• HOW TO COMPLETE THIS TASK:
Retype each line below precisely and omit all images.

(Scene difference descriptions)
········
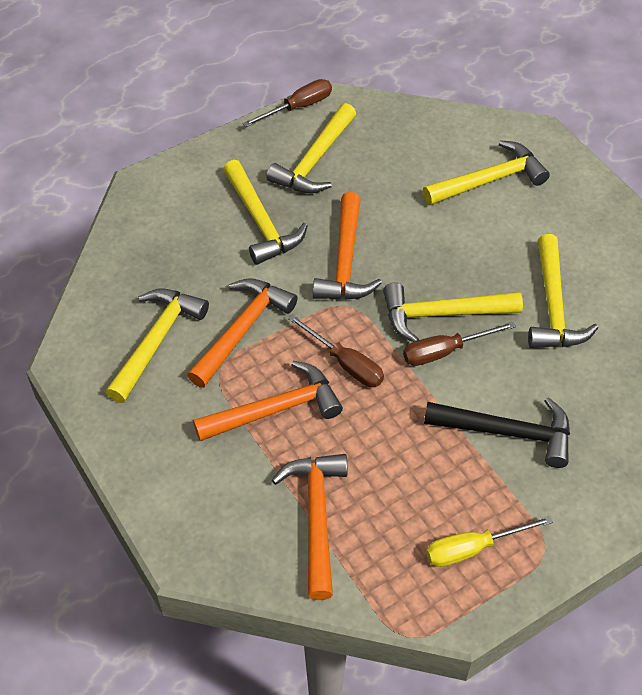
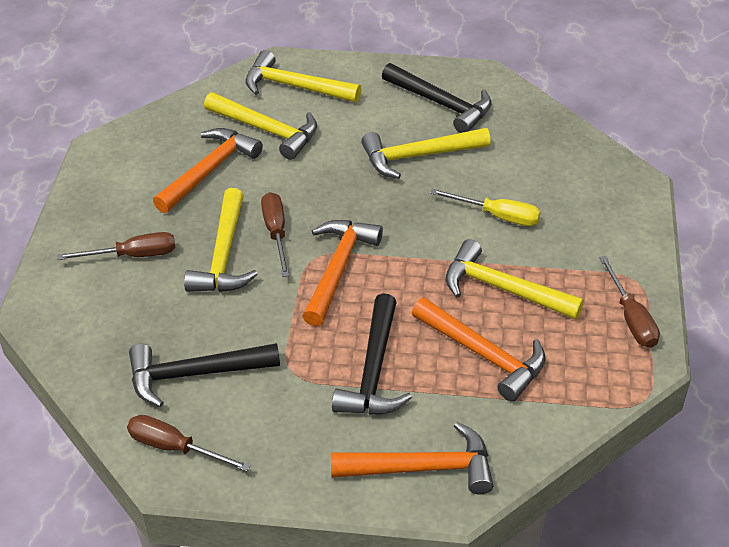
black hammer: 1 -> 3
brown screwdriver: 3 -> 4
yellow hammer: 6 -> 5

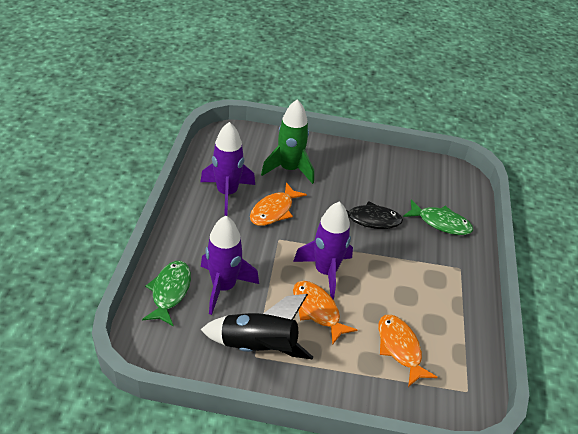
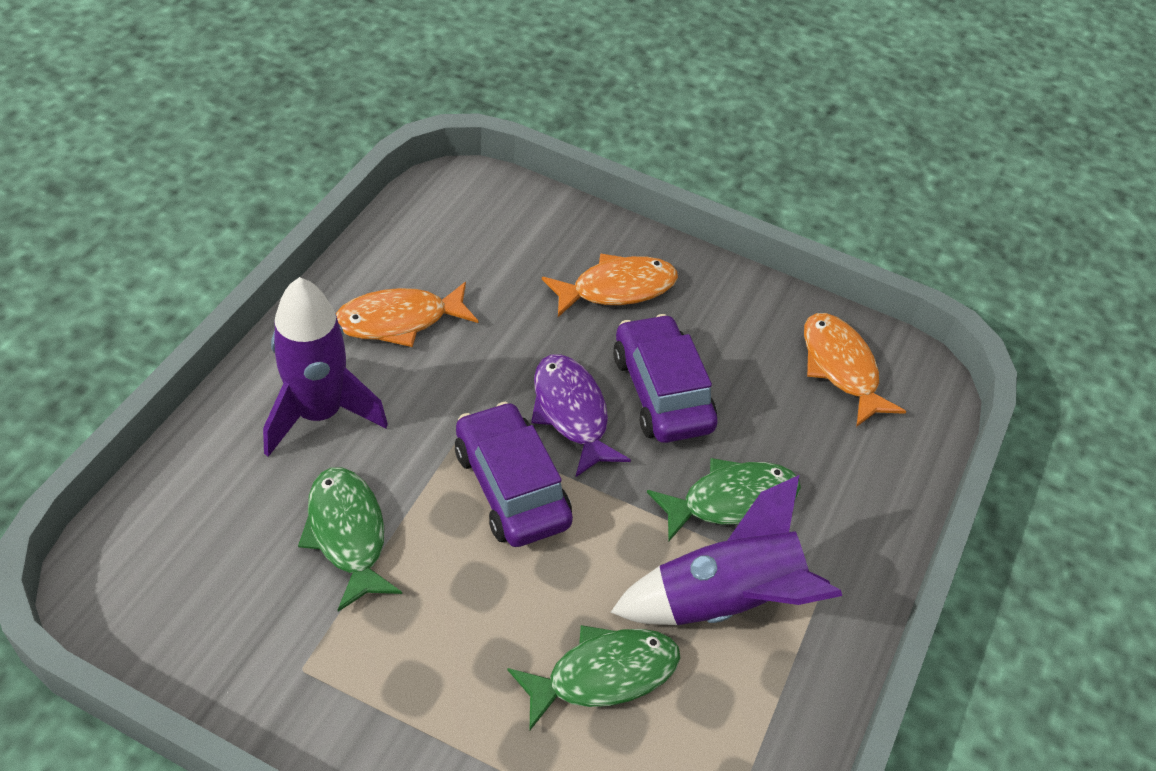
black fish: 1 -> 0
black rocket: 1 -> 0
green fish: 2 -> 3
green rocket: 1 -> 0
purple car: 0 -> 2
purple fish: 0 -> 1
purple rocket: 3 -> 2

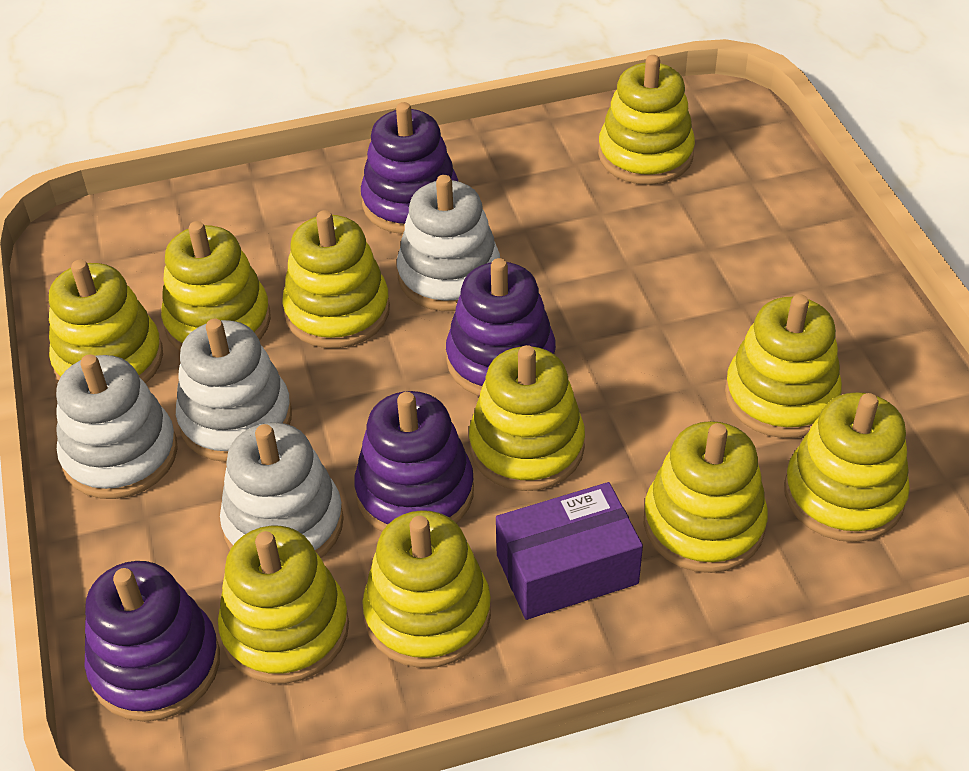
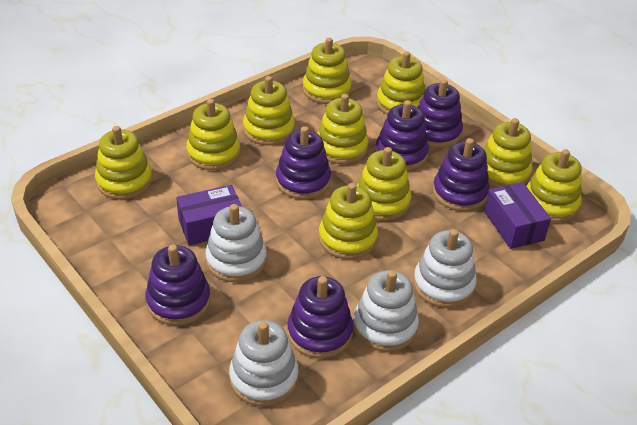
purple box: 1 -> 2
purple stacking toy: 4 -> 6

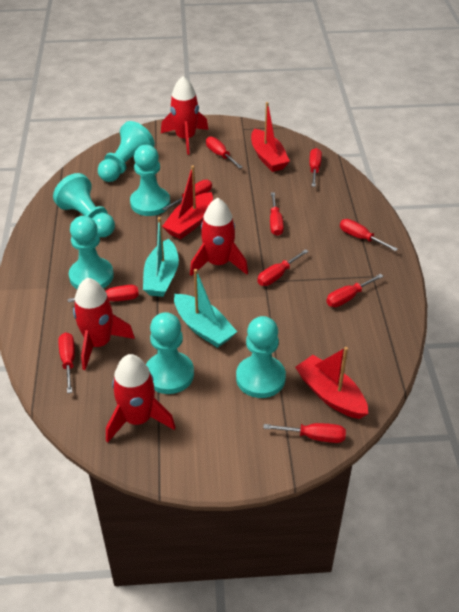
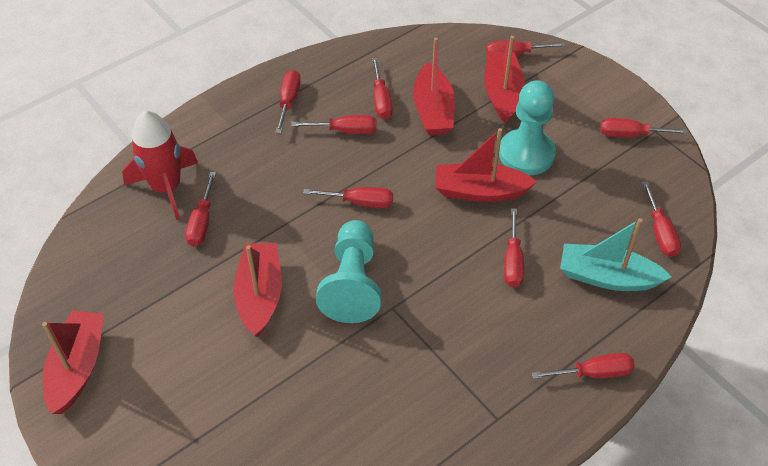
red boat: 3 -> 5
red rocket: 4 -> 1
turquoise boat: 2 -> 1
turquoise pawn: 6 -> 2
········
• SOLUTION:
black hammer: 1 -> 3
brown screwdriver: 3 -> 4
yellow hammer: 6 -> 5

black fish: 1 -> 0
black rocket: 1 -> 0
green fish: 2 -> 3
green rocket: 1 -> 0
purple car: 0 -> 2
purple fish: 0 -> 1
purple rocket: 3 -> 2

purple box: 1 -> 2
purple stacking toy: 4 -> 6

red boat: 3 -> 5
red rocket: 4 -> 1
turquoise boat: 2 -> 1
turquoise pawn: 6 -> 2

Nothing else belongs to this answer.